## Input data
──────────

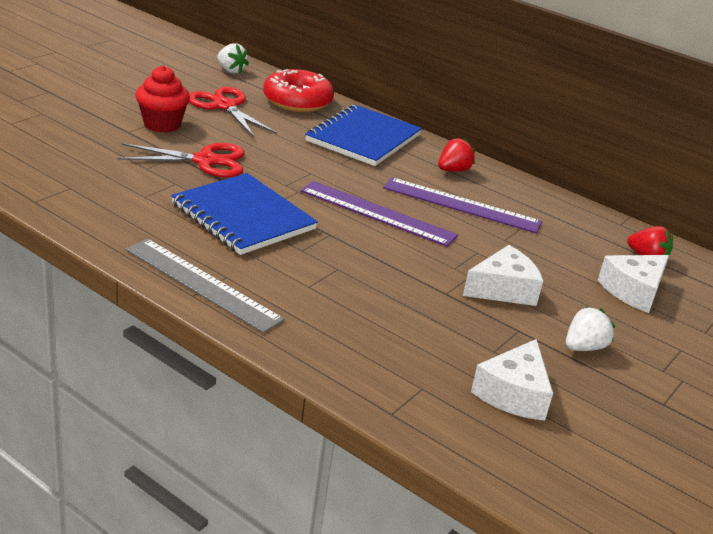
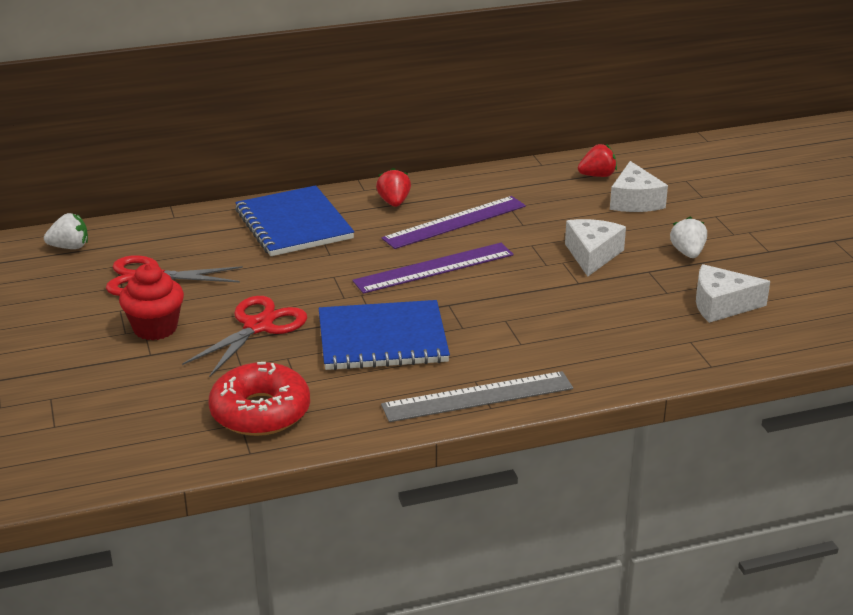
camera: 50 degrees left, 0 degrees up
red donut [263,69,334,112] -> red donut moved to [208,362,310,436]
white cheese [471,339,553,421] -> white cheese turned 120 degrees clockwise [696,264,770,323]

──────────

## Exercise objective
The task calls for repeating each line above exactly while excluding the pictures.

## Solution
camera: 50 degrees left, 0 degrees up
red donut [263,69,334,112] -> red donut moved to [208,362,310,436]
white cheese [471,339,553,421] -> white cheese turned 120 degrees clockwise [696,264,770,323]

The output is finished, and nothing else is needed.